# ASSIGNMENT
Please transcribe only the lines between the one containing "(377, 478) = (222, 349): none -> white plane" and the end of the records, both ends included, exactly as written; skip every picture.

[Coordinate-based change listings]
╭──

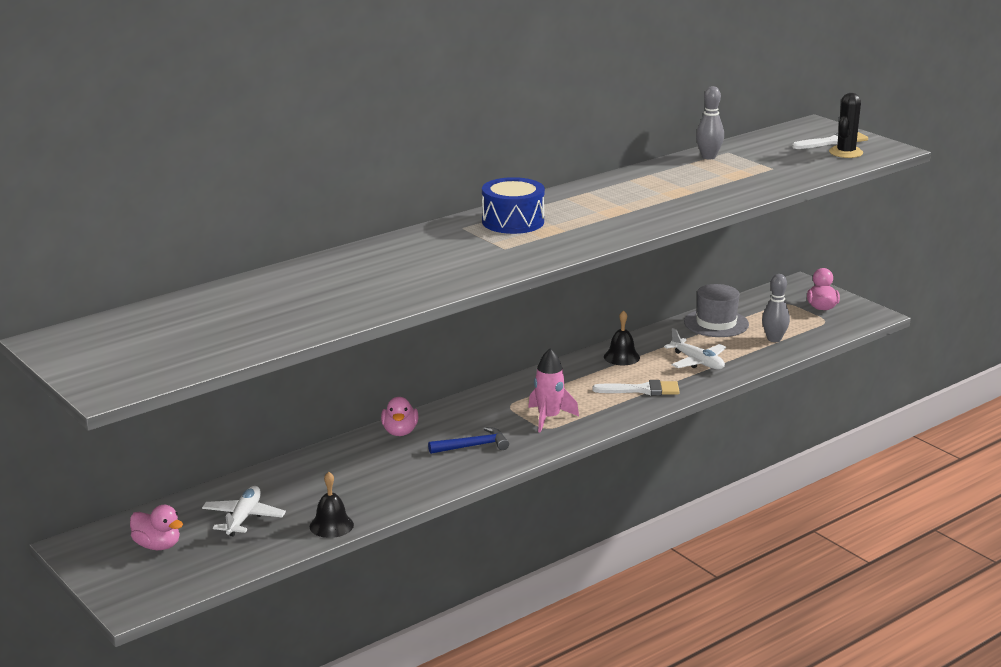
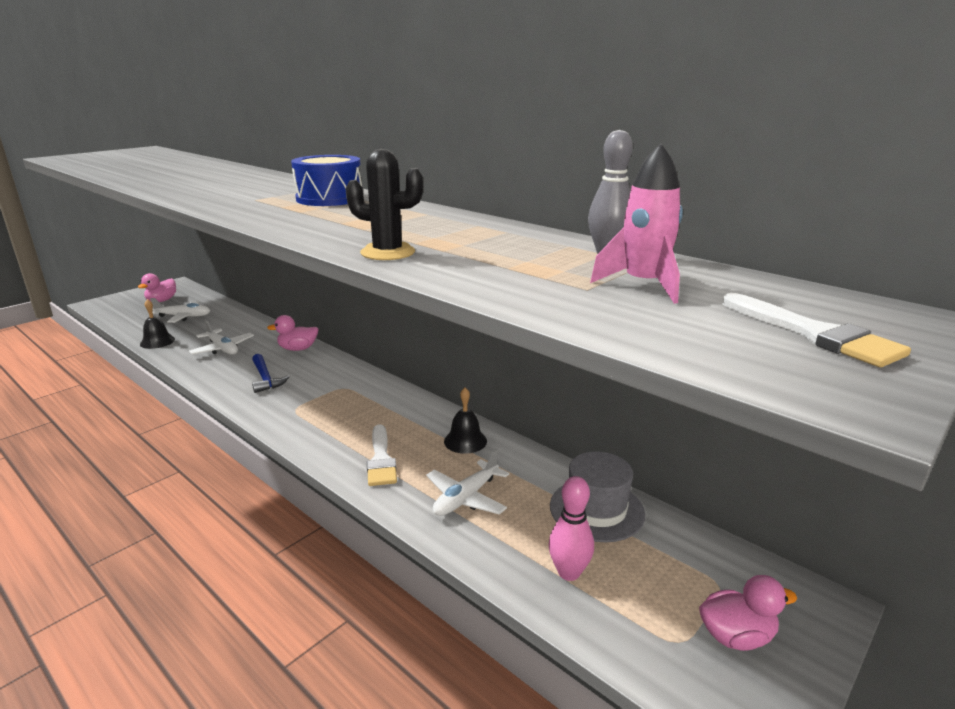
camera: 80 degrees right, 0 degrees up
(377, 478) = (222, 349): none -> white plane
(549, 418) = (315, 409): pink rocket -> pink rocket (643, 285)
(774, 339) = (569, 572): grey bowling pin -> pink bowling pin
(846, 152) = (754, 345): black cactus -> black cactus (388, 252)

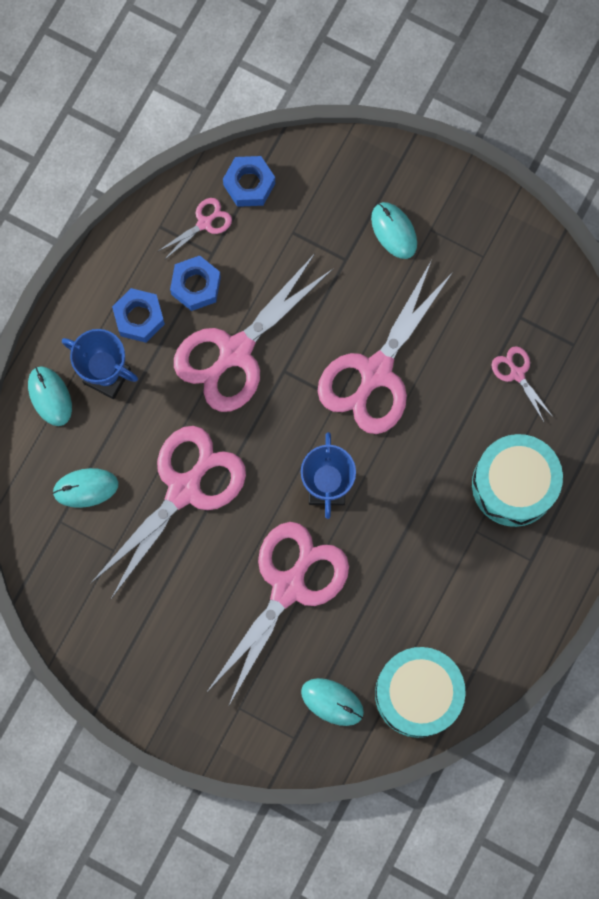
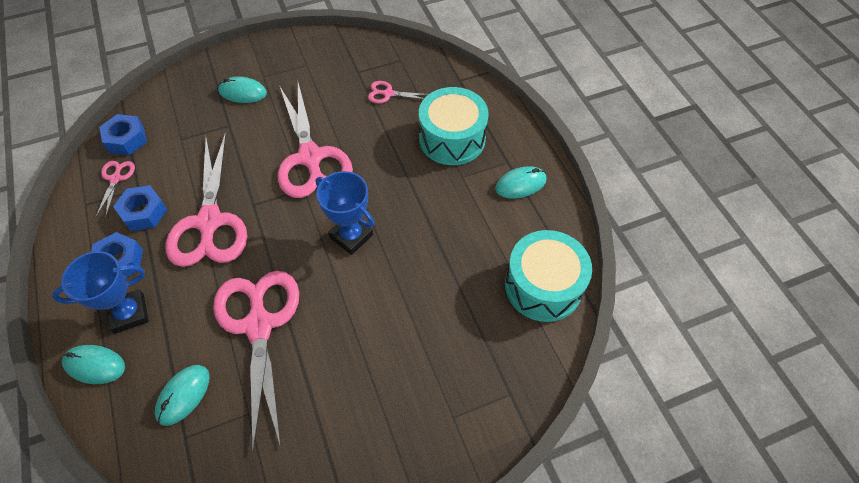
camera: 50 degrees left, 20 degrees down
(288, 587) = (394, 310): pink scissors -> none
(332, 702) = (503, 346): turquoise mouse -> turquoise mouse (520, 184)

╰──

# RESULT OF THIS TASK
(377, 478) = (222, 349): none -> white plane
(549, 418) = (315, 409): pink rocket -> pink rocket (643, 285)
(774, 339) = (569, 572): grey bowling pin -> pink bowling pin
(846, 152) = (754, 345): black cactus -> black cactus (388, 252)

camera: 50 degrees left, 20 degrees down
(288, 587) = (394, 310): pink scissors -> none
(332, 702) = (503, 346): turquoise mouse -> turquoise mouse (520, 184)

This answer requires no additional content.